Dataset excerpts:
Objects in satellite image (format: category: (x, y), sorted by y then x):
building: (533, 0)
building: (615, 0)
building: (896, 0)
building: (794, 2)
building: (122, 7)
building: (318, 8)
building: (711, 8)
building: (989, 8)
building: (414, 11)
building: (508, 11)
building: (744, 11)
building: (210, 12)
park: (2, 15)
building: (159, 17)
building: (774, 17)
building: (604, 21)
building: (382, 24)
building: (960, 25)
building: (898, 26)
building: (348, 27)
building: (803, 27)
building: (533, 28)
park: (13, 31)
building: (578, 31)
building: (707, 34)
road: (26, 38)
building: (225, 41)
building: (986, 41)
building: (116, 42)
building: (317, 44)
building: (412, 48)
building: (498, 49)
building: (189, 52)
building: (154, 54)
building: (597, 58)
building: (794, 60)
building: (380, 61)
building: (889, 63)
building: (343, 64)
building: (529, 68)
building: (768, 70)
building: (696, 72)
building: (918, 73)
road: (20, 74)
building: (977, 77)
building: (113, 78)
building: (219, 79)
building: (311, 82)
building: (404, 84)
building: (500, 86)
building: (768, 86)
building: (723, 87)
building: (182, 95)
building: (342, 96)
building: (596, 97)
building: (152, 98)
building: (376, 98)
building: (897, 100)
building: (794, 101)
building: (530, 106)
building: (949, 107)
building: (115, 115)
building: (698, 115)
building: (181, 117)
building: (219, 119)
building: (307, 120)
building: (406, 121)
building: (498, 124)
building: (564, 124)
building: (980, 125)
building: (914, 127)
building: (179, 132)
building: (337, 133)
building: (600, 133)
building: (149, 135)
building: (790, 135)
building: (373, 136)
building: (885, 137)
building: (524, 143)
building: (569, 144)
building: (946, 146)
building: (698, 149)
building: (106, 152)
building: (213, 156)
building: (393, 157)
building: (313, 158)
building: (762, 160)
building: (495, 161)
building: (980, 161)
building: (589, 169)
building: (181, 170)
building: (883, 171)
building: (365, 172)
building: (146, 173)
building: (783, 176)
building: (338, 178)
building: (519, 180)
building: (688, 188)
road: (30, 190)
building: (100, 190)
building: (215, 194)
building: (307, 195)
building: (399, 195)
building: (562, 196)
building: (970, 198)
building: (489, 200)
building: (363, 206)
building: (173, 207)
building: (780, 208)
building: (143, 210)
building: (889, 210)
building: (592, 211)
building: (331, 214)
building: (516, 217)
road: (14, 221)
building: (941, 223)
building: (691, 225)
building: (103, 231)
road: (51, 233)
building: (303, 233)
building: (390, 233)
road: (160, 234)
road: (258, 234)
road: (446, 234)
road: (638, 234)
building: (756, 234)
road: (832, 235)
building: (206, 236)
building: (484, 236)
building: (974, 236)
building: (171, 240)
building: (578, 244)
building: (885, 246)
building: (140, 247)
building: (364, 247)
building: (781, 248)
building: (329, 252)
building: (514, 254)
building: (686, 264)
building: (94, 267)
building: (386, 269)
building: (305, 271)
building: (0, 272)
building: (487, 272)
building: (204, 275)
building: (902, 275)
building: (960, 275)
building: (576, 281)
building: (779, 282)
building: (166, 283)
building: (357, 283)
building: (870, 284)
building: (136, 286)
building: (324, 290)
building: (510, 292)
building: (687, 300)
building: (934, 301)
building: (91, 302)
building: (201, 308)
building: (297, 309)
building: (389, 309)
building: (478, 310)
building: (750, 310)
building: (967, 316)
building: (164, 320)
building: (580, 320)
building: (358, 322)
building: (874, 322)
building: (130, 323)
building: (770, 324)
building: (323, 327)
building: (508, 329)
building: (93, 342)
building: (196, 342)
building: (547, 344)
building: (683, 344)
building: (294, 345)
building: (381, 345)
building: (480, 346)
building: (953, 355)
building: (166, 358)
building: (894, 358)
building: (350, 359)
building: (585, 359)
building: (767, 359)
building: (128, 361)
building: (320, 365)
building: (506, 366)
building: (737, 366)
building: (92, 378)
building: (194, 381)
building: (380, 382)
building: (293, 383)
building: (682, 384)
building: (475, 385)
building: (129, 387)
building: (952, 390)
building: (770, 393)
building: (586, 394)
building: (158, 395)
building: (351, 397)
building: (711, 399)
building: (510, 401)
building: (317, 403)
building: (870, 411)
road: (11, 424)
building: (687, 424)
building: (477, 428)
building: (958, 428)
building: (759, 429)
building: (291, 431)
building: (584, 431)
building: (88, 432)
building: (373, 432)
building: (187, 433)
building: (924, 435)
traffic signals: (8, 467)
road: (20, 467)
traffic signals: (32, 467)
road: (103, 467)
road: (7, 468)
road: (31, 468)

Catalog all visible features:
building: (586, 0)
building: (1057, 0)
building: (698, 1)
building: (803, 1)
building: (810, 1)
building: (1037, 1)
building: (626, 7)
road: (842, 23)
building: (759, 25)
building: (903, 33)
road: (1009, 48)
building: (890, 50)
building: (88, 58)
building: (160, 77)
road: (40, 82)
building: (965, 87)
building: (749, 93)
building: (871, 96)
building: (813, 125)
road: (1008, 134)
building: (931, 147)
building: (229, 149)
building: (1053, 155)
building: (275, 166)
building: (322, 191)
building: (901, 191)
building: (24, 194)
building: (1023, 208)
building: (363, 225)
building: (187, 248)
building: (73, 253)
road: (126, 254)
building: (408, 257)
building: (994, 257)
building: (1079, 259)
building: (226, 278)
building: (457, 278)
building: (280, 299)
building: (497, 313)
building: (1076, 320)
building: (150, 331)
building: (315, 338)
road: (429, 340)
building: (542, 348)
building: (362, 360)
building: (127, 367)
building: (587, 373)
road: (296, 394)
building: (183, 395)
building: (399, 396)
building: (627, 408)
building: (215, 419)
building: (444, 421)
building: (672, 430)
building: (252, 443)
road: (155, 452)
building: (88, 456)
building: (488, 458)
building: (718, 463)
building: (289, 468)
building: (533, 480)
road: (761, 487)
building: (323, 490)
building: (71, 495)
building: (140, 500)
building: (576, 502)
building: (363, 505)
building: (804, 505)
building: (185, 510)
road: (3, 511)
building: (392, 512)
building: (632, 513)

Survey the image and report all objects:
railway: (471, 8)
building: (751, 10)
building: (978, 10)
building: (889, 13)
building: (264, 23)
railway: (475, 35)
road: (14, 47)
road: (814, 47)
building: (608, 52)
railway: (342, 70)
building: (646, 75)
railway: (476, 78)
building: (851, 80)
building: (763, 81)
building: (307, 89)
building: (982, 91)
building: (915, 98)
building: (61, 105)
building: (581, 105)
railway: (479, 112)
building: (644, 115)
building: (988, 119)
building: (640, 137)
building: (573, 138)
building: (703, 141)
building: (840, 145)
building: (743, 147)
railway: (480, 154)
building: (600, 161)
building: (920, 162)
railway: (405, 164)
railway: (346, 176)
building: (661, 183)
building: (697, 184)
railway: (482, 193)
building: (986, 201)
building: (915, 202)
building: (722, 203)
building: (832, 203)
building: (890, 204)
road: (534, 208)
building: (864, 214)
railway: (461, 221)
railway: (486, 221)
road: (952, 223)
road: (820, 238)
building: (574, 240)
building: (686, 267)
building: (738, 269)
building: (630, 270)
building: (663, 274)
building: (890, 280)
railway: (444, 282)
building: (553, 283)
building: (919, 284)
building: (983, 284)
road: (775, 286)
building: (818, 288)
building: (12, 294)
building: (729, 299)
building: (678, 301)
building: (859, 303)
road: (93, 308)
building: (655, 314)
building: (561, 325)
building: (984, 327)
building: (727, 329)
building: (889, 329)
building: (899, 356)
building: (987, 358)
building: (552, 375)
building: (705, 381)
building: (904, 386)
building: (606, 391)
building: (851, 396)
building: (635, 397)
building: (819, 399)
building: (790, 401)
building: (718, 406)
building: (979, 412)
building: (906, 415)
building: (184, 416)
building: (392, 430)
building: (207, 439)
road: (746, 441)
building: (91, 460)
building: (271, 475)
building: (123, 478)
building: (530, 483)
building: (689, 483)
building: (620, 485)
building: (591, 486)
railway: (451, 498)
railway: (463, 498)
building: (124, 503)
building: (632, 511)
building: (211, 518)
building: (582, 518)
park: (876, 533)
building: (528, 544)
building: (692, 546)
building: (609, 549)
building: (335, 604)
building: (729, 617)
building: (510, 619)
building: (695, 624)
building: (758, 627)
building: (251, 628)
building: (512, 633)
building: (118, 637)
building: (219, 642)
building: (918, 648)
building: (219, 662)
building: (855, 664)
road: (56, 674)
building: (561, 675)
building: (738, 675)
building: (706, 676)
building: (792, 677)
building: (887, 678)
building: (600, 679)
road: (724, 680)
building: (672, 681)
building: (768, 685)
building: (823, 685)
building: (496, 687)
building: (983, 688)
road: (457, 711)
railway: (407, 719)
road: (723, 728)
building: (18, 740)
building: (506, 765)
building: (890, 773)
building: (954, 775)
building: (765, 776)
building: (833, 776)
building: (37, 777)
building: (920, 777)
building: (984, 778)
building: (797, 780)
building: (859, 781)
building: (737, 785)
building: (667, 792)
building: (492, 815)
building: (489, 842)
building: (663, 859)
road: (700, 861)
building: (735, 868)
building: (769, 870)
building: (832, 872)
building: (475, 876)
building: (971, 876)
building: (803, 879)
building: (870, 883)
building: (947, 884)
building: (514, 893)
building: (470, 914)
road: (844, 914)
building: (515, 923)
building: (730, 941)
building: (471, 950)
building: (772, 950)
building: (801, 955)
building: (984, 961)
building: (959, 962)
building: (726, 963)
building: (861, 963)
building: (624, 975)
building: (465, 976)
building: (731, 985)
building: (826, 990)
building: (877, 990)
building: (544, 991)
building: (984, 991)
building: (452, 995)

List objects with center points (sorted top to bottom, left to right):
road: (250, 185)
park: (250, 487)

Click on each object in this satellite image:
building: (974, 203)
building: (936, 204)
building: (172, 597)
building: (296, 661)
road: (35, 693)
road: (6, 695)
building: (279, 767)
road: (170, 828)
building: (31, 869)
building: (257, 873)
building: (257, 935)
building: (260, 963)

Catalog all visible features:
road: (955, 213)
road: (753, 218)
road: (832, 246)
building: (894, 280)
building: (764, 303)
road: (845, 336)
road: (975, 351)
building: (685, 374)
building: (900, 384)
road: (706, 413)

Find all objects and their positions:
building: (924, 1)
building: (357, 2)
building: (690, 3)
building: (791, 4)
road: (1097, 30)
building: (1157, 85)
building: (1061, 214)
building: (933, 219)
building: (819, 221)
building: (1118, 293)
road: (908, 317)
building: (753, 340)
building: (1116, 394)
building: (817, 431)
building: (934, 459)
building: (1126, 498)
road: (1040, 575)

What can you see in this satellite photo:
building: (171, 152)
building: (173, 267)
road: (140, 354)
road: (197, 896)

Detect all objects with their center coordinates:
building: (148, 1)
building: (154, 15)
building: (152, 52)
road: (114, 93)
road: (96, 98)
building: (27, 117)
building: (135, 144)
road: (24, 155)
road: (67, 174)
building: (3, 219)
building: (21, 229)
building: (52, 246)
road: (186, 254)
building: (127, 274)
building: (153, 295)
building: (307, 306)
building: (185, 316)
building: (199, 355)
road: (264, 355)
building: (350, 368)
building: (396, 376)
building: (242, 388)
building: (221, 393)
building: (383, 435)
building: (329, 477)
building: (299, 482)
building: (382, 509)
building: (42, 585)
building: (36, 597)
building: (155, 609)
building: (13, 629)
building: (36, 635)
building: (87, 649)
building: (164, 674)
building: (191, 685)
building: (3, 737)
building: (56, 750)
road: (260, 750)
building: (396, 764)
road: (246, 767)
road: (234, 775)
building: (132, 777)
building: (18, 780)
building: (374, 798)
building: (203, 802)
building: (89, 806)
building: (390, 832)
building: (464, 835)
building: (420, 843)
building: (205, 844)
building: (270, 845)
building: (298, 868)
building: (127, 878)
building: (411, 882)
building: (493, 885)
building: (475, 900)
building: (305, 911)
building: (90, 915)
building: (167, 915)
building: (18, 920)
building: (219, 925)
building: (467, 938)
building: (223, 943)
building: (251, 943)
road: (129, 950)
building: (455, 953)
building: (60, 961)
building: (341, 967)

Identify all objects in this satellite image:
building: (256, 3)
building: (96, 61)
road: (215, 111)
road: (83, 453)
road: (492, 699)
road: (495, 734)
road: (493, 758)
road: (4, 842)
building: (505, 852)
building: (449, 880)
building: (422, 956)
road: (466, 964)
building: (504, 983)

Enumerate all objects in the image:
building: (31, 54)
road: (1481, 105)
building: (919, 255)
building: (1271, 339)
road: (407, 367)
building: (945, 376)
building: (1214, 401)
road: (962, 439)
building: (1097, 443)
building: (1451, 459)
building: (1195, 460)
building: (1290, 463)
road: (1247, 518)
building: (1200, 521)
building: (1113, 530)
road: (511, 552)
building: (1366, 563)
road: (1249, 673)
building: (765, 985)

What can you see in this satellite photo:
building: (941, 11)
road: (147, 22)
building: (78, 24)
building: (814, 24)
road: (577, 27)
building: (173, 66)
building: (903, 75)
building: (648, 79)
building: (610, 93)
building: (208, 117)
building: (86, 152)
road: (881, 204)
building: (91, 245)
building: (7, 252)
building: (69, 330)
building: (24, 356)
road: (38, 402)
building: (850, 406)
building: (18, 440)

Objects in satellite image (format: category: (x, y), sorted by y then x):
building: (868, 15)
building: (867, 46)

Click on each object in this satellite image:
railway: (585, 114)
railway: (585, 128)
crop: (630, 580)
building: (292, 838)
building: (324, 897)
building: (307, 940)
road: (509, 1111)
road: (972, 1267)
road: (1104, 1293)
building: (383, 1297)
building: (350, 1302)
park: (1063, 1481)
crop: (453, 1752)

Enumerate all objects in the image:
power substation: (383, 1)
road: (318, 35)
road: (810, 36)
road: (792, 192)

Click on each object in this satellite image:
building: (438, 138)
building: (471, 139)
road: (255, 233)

THE TASK: In the lines above, find the word "their" and copy every line it occurs in.

EXPECTED ANSWER:
Find all objects and their positions:
Detect all objects with their center coordinates:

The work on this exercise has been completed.